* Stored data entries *
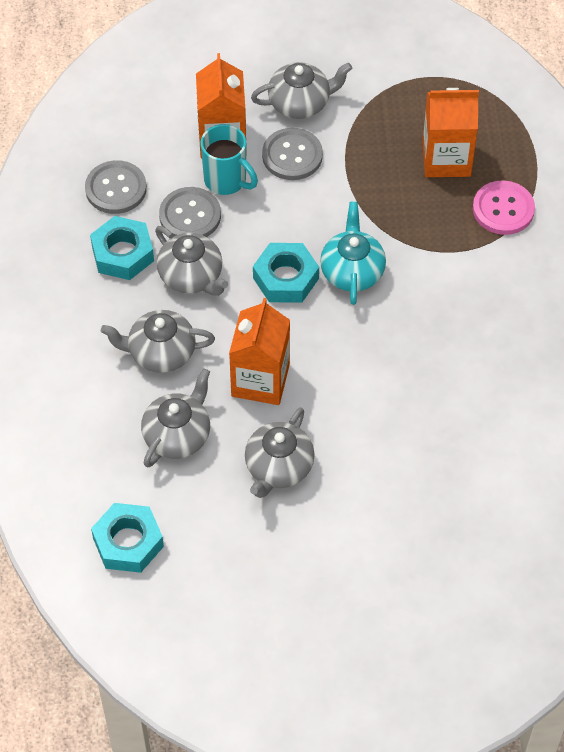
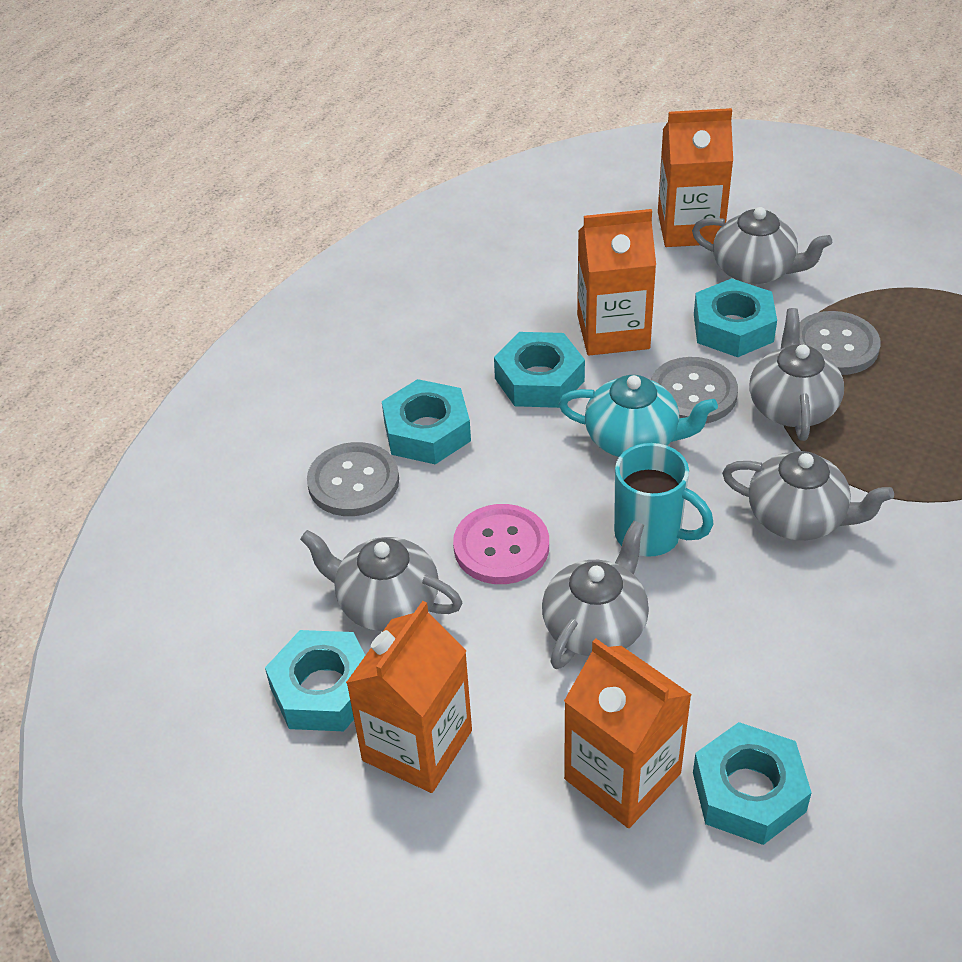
orange carton: 3 -> 4
turquoise nut: 3 -> 5

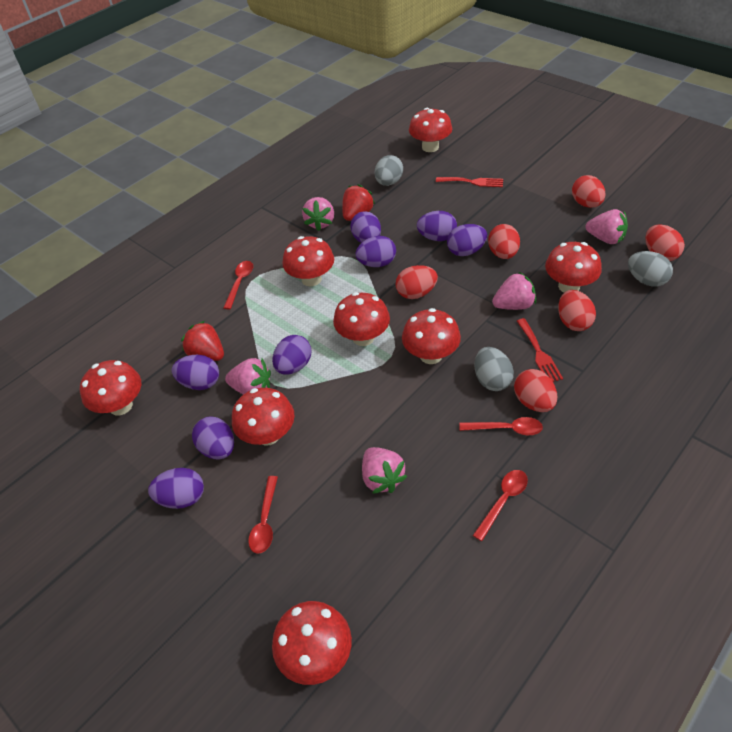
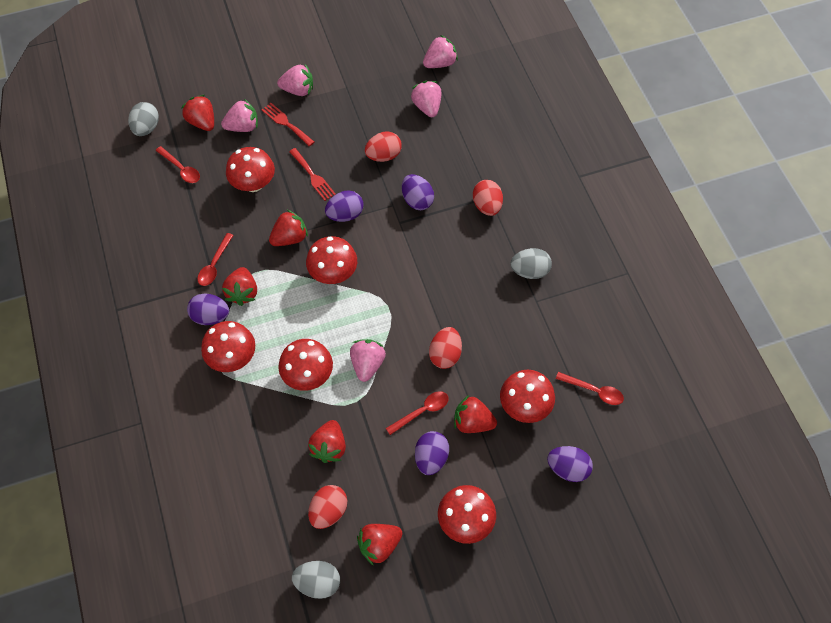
purple egg: 8 -> 5
red egg: 6 -> 4
red mushroom: 8 -> 6
red strawberry: 2 -> 6

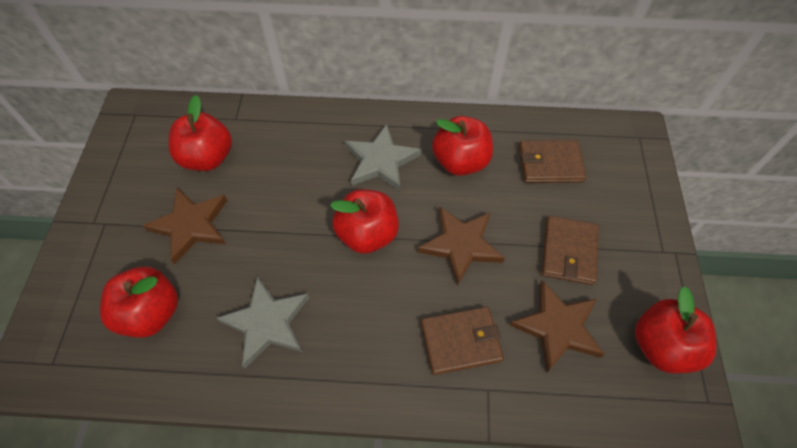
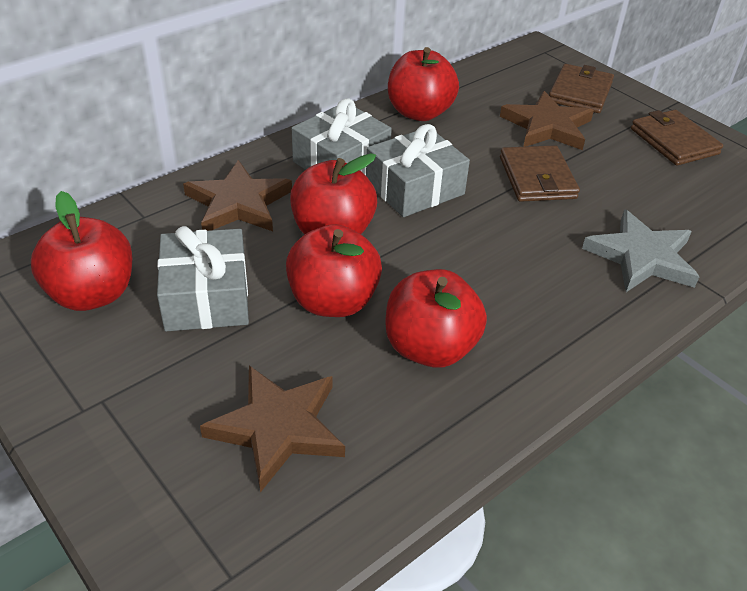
grey gift: 0 -> 3
grey star: 2 -> 1

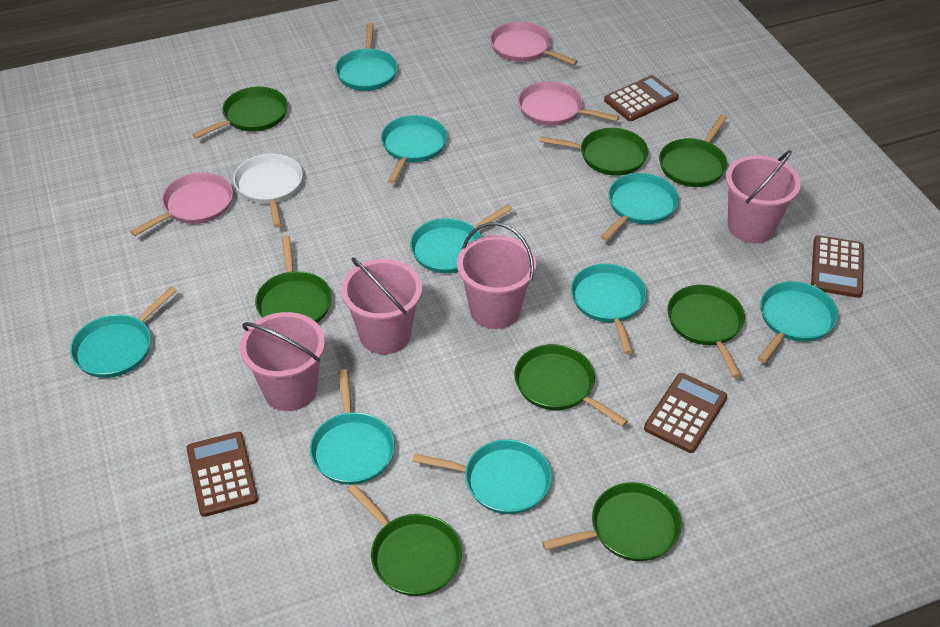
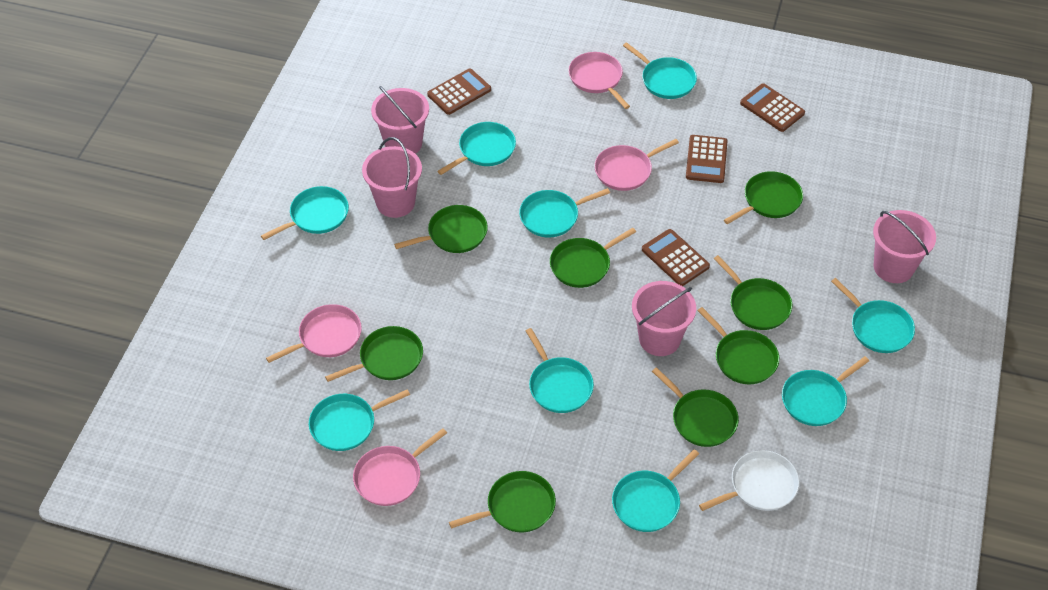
pink pan: 3 -> 4

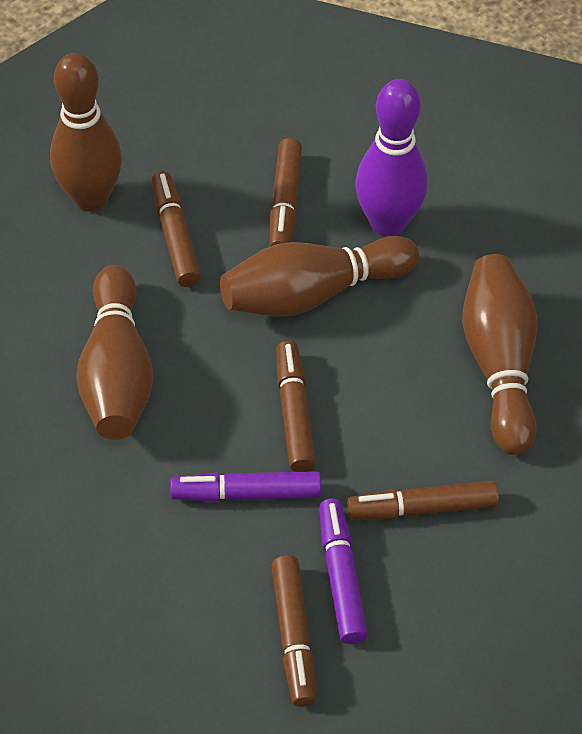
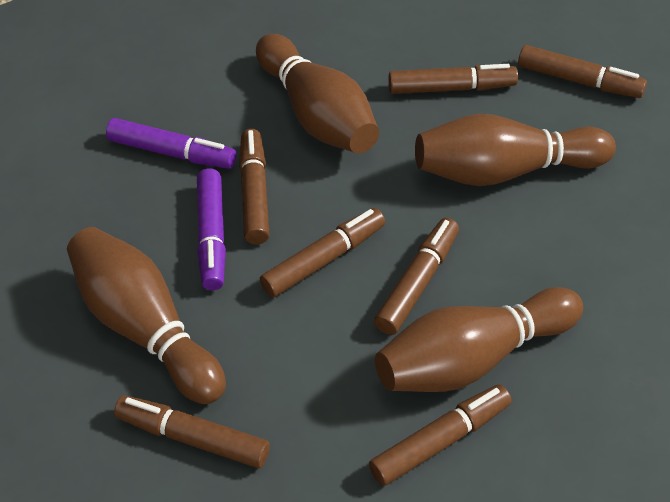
brown marker: 5 -> 7
purple bowling pin: 1 -> 0

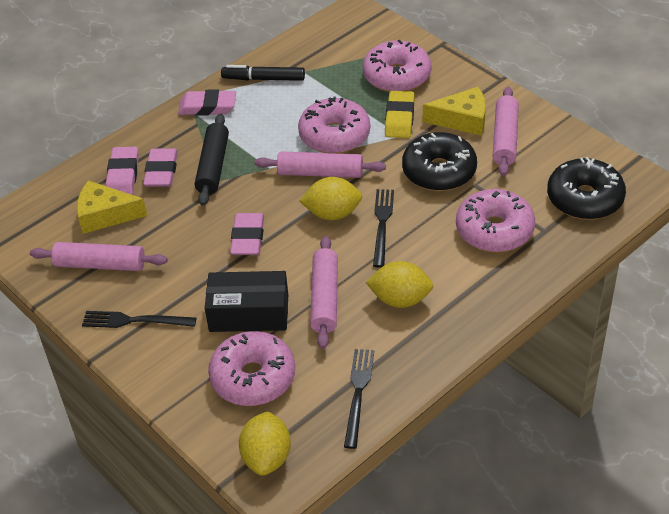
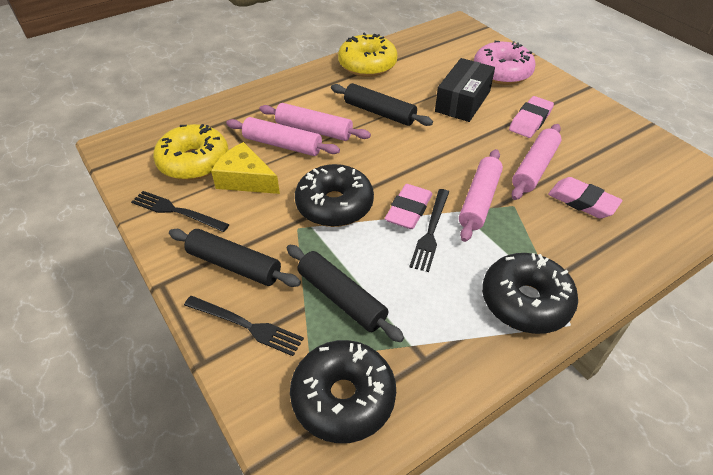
black donut: 2 -> 3
black marker: 1 -> 0
black rolling pin: 1 -> 3
pink donut: 4 -> 1
pink eraser: 4 -> 3
yellow cheese: 2 -> 1
yellow donut: 0 -> 2
yellow eraser: 1 -> 0
yellow lemon: 3 -> 0

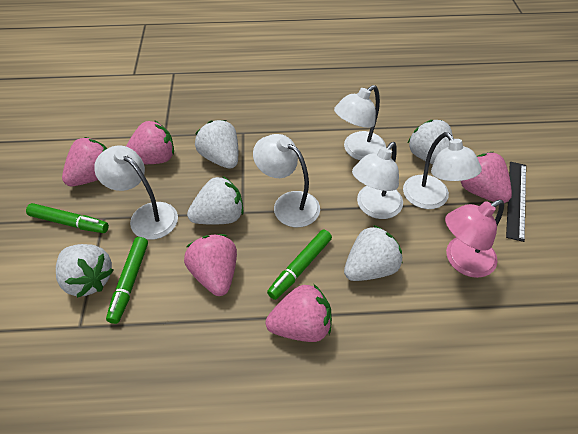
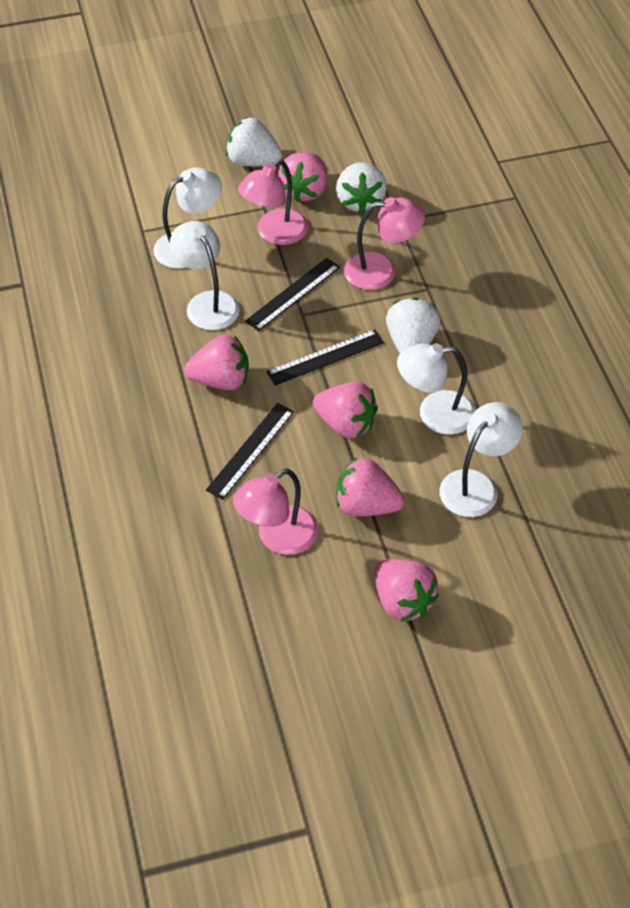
black ruler: 1 -> 3
green marker: 3 -> 0
pink lamp: 1 -> 3
white lamp: 5 -> 4
white strawberry: 5 -> 3

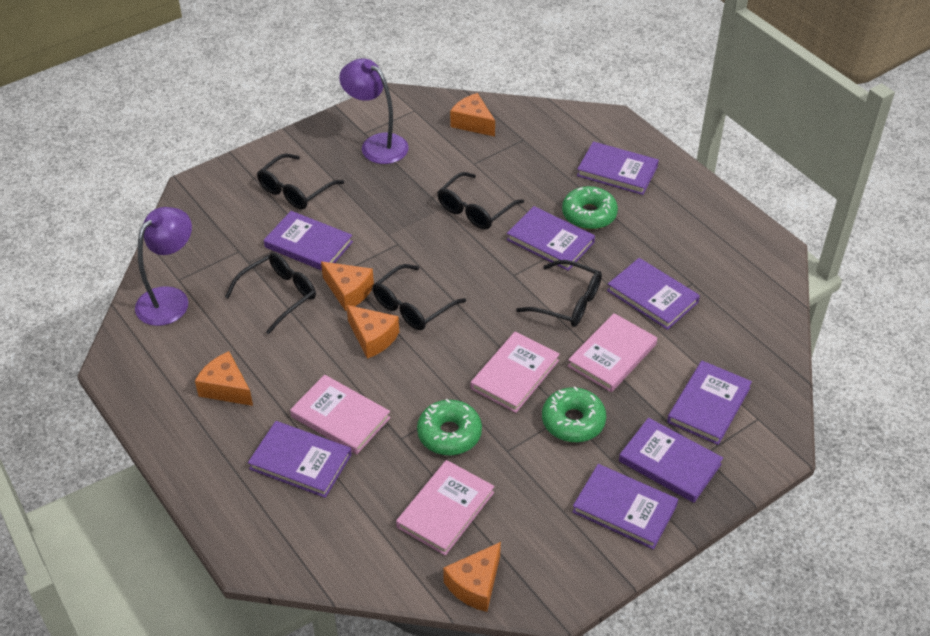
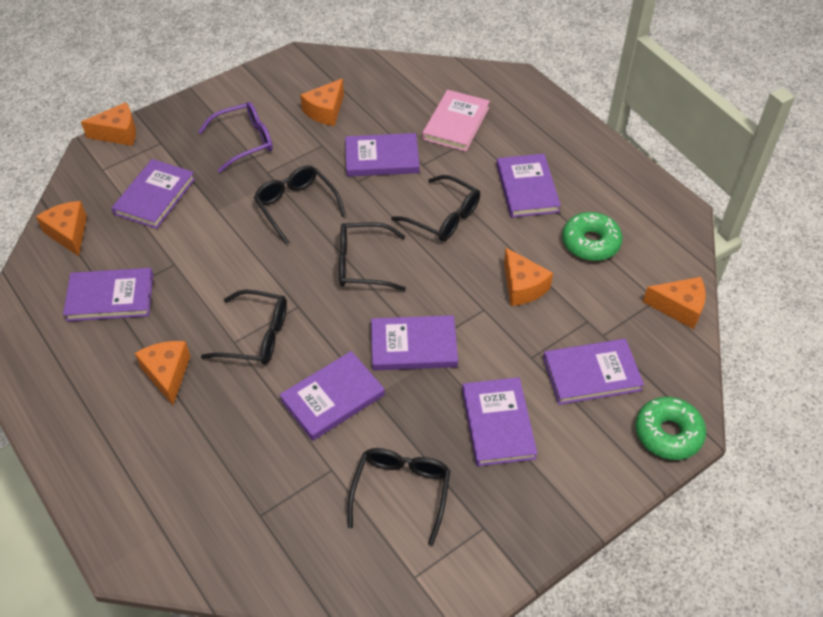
green donut: 3 -> 2
orange cheese: 5 -> 6
pink book: 4 -> 1
purple glasses: 0 -> 1
purple lamp: 2 -> 0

* TASK STATEMENT *
With the string "purple" as the key, filter the data above and show the lines that match.

* RESPONSE TO THE EXERCISE *
purple egg: 8 -> 5
purple bowling pin: 1 -> 0
purple glasses: 0 -> 1
purple lamp: 2 -> 0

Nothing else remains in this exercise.